Every line of the records below from the line with "R5: 47k (+12V, COM) -> 47k (+12V, SDA)" up to and including the line with "S1: button (5V, SEL1) -> switch (5V, SEL1)" must be reproduced exactly, and no line outside that range.
##########
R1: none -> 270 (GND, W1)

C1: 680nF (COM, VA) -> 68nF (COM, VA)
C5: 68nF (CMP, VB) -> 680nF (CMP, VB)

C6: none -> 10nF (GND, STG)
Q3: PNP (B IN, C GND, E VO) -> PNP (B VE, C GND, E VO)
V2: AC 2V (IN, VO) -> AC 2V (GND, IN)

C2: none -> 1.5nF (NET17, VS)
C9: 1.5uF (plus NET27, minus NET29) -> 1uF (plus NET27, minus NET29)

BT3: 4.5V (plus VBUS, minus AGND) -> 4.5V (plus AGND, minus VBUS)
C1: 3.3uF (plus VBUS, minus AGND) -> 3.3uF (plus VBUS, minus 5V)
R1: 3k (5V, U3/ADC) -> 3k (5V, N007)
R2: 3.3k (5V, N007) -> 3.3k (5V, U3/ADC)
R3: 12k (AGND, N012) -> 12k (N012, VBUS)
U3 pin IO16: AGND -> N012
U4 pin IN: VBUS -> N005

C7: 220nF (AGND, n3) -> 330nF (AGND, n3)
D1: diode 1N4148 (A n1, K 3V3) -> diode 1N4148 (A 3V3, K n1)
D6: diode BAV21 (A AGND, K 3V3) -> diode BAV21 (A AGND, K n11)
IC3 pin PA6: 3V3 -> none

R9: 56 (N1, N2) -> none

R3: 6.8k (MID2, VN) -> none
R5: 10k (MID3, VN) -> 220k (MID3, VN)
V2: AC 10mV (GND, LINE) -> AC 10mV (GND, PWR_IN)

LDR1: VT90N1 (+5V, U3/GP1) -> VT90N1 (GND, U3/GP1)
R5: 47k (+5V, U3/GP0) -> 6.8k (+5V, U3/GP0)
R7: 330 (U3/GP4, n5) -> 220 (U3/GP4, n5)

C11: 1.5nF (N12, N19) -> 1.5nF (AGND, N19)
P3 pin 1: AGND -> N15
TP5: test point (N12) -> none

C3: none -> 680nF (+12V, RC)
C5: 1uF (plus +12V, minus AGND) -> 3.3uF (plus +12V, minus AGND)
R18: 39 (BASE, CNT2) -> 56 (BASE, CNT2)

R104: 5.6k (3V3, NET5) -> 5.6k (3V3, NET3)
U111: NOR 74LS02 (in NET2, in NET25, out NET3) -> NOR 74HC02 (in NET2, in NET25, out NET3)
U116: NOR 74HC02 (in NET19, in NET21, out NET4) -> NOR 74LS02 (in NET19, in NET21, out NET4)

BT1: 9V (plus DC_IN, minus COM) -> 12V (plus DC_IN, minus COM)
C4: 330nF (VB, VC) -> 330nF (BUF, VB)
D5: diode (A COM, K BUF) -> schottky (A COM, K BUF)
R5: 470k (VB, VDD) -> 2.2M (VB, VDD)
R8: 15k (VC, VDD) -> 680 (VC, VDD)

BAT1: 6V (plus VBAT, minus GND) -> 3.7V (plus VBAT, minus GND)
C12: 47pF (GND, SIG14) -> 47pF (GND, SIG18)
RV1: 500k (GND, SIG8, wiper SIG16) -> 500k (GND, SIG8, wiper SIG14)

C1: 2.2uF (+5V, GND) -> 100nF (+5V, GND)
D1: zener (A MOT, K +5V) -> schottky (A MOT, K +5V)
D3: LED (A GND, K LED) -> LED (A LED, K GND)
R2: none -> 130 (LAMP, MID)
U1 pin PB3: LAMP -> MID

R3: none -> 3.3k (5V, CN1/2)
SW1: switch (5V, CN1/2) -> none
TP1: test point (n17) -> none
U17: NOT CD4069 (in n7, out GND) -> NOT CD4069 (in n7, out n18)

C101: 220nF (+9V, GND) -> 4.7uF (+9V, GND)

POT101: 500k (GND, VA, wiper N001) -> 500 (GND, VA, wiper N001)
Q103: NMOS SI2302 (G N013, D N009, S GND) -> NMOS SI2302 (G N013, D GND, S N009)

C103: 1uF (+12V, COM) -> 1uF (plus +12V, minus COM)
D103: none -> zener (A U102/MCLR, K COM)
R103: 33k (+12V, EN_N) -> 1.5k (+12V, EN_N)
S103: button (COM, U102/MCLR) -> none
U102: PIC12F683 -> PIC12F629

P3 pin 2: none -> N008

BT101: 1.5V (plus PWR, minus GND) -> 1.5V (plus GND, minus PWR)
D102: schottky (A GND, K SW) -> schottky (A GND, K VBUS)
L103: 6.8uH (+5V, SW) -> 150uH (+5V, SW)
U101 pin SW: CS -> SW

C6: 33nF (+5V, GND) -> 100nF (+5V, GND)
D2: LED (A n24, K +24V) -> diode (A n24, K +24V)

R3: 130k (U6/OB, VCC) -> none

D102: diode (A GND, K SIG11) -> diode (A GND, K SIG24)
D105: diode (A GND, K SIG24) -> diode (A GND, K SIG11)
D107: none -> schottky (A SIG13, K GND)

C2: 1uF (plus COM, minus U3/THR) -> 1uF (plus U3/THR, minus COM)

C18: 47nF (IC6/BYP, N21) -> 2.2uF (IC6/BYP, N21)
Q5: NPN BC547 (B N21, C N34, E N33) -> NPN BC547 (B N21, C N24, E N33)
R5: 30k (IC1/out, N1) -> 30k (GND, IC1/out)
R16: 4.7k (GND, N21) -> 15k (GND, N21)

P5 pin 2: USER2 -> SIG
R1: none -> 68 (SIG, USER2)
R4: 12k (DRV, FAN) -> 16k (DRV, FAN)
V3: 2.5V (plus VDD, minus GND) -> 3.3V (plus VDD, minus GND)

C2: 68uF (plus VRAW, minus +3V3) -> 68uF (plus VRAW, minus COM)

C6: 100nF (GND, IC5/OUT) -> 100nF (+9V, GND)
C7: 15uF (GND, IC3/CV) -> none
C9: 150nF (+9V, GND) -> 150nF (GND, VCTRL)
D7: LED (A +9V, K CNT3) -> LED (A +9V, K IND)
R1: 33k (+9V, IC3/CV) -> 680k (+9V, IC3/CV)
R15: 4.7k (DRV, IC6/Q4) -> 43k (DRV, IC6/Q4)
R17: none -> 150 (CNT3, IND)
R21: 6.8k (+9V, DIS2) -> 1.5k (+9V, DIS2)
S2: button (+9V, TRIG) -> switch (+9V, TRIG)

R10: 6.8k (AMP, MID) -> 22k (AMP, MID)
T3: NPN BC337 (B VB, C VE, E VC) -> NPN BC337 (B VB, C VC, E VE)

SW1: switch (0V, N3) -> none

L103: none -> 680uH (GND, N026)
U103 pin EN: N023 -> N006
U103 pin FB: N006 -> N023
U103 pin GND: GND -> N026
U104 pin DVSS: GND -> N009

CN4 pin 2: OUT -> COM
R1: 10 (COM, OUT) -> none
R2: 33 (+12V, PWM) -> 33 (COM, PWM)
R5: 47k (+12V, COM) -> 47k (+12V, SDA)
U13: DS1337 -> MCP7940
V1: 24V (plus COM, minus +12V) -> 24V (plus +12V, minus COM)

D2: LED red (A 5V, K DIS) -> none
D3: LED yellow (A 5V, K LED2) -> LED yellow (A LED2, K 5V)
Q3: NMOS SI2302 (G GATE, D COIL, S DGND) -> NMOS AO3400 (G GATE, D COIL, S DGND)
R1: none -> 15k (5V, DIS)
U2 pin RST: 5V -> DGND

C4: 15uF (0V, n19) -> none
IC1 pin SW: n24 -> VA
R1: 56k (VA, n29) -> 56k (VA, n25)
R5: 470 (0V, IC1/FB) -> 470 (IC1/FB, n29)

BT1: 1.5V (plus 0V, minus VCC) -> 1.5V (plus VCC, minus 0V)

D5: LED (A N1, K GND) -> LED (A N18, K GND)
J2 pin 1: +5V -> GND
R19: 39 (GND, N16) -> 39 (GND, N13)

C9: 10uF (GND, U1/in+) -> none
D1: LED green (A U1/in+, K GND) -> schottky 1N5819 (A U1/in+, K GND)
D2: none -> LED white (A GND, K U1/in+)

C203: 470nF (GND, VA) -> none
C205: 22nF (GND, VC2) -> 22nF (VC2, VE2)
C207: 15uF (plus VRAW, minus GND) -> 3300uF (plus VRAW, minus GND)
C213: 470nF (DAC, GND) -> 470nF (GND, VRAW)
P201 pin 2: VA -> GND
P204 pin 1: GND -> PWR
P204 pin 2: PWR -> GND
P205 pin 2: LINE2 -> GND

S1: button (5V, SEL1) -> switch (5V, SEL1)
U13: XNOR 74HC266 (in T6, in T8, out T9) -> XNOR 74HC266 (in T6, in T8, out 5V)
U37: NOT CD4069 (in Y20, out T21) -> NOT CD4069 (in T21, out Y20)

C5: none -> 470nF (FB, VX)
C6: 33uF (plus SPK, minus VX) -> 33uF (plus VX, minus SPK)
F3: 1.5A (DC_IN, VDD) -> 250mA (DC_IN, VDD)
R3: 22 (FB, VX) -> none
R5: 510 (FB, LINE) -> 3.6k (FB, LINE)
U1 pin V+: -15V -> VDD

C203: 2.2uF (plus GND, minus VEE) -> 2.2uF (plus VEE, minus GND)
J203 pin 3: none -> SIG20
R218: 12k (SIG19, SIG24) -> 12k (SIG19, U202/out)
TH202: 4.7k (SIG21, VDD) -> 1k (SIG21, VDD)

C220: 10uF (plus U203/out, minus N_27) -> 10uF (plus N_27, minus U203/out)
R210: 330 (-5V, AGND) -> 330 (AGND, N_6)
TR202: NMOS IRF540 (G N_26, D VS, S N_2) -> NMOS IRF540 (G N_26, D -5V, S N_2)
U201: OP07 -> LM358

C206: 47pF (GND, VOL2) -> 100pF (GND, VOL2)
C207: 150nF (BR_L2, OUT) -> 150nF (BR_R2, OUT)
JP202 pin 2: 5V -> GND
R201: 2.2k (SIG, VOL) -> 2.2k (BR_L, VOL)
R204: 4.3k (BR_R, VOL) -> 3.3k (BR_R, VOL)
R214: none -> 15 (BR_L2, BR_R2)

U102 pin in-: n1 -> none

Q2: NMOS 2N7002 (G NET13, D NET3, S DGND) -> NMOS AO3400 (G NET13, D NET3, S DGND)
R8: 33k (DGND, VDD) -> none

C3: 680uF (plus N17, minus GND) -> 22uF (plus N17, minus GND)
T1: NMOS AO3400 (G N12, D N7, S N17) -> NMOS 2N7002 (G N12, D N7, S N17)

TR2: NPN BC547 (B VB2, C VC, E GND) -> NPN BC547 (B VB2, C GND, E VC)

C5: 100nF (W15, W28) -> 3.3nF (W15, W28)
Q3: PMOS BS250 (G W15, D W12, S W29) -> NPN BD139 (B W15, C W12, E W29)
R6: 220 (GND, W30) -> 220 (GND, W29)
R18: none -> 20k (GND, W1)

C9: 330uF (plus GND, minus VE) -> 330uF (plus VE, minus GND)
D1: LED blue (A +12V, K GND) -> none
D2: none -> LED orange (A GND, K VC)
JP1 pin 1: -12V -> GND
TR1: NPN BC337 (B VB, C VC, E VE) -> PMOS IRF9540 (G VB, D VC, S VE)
##########
WRITTEN RESPONSE:
R5: 47k (+12V, COM) -> 47k (+12V, SDA)
U13: DS1337 -> MCP7940
V1: 24V (plus COM, minus +12V) -> 24V (plus +12V, minus COM)

D2: LED red (A 5V, K DIS) -> none
D3: LED yellow (A 5V, K LED2) -> LED yellow (A LED2, K 5V)
Q3: NMOS SI2302 (G GATE, D COIL, S DGND) -> NMOS AO3400 (G GATE, D COIL, S DGND)
R1: none -> 15k (5V, DIS)
U2 pin RST: 5V -> DGND

C4: 15uF (0V, n19) -> none
IC1 pin SW: n24 -> VA
R1: 56k (VA, n29) -> 56k (VA, n25)
R5: 470 (0V, IC1/FB) -> 470 (IC1/FB, n29)

BT1: 1.5V (plus 0V, minus VCC) -> 1.5V (plus VCC, minus 0V)

D5: LED (A N1, K GND) -> LED (A N18, K GND)
J2 pin 1: +5V -> GND
R19: 39 (GND, N16) -> 39 (GND, N13)

C9: 10uF (GND, U1/in+) -> none
D1: LED green (A U1/in+, K GND) -> schottky 1N5819 (A U1/in+, K GND)
D2: none -> LED white (A GND, K U1/in+)

C203: 470nF (GND, VA) -> none
C205: 22nF (GND, VC2) -> 22nF (VC2, VE2)
C207: 15uF (plus VRAW, minus GND) -> 3300uF (plus VRAW, minus GND)
C213: 470nF (DAC, GND) -> 470nF (GND, VRAW)
P201 pin 2: VA -> GND
P204 pin 1: GND -> PWR
P204 pin 2: PWR -> GND
P205 pin 2: LINE2 -> GND

S1: button (5V, SEL1) -> switch (5V, SEL1)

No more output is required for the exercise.